> _Dataset content_:
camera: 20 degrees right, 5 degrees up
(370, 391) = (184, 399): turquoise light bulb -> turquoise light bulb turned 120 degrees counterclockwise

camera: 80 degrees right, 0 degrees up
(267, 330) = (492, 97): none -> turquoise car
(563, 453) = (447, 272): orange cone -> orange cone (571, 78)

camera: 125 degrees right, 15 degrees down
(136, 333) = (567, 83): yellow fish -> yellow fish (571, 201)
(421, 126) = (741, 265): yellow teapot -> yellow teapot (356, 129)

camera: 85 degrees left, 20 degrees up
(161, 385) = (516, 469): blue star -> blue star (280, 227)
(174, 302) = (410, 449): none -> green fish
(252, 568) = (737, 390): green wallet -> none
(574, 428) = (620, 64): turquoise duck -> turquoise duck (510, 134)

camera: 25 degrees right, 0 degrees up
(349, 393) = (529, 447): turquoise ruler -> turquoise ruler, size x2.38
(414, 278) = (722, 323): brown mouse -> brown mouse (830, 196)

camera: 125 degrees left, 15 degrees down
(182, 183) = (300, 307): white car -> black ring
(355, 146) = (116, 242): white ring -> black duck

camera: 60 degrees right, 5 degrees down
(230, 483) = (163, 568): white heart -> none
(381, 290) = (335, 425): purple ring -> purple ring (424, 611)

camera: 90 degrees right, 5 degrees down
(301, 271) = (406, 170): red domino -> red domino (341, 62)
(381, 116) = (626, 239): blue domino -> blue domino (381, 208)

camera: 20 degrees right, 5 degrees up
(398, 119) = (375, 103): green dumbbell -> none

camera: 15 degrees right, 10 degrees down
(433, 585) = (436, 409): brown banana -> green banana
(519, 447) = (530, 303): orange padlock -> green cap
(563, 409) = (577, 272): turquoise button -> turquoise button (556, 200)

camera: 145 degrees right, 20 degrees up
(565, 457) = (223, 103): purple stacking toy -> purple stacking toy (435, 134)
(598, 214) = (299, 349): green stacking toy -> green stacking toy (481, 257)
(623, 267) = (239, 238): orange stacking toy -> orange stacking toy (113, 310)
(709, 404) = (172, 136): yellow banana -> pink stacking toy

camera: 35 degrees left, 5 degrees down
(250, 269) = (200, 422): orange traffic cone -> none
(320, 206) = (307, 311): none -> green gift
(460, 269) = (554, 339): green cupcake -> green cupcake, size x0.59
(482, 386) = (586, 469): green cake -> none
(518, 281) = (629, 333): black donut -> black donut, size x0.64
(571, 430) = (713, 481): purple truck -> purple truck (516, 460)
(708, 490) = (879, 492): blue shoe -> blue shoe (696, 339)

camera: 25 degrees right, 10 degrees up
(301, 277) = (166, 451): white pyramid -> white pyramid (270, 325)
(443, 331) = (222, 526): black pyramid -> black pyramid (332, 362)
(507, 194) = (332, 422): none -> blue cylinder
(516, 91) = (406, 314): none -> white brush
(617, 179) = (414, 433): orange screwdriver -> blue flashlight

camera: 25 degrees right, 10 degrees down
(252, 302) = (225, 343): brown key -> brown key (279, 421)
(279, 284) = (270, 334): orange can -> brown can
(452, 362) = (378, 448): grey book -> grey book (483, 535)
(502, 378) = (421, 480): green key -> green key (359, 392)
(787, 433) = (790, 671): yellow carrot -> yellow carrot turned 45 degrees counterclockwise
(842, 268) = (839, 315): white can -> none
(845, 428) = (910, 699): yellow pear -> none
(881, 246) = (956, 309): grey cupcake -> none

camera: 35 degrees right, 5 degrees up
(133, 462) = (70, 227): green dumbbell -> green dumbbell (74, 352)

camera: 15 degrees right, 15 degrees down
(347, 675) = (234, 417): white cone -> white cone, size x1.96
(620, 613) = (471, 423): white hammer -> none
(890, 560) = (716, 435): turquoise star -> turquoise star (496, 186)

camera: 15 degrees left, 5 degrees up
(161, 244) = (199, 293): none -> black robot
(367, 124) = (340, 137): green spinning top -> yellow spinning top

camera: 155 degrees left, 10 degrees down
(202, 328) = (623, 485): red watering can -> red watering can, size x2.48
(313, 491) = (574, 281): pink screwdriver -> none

> _What this task involves_:
After reading through the material, report every line that holds "pyramid".

> _Solution to the exercise_:
(301, 277) = (166, 451): white pyramid -> white pyramid (270, 325)
(443, 331) = (222, 526): black pyramid -> black pyramid (332, 362)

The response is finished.